== Problem to work on ==
Transcribe the records below exactly as they appear, omitting any pictures.

·····

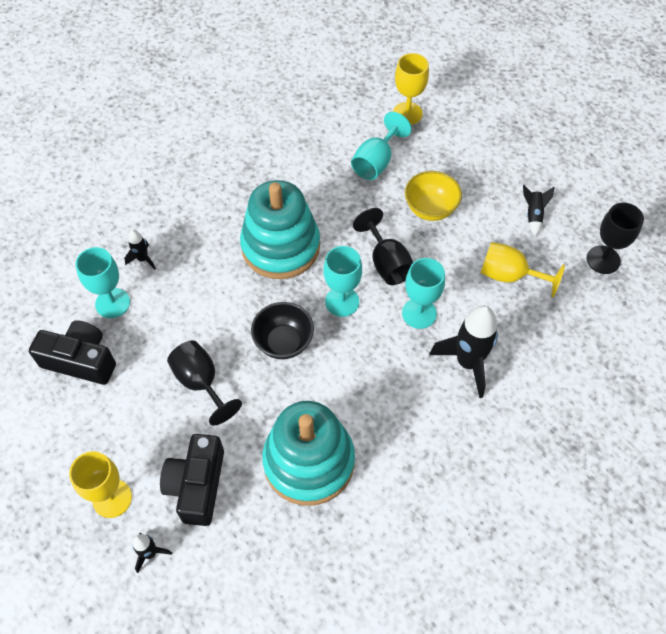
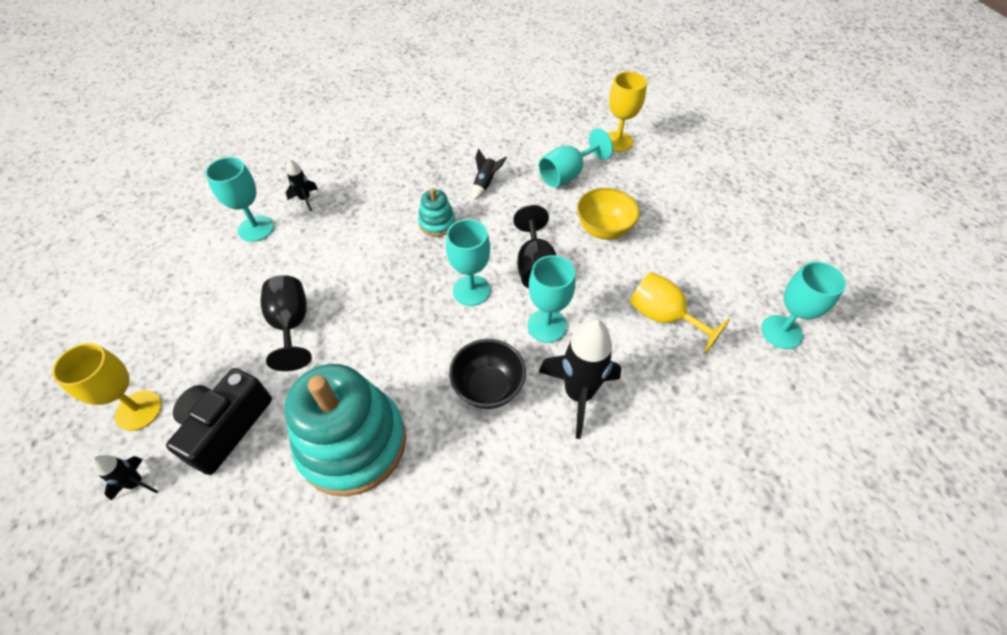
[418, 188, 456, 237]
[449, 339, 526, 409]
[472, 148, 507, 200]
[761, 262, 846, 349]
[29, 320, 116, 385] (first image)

·····

== Solution ==
[418, 188, 456, 237]
[449, 339, 526, 409]
[472, 148, 507, 200]
[761, 262, 846, 349]
[29, 320, 116, 385] (first image)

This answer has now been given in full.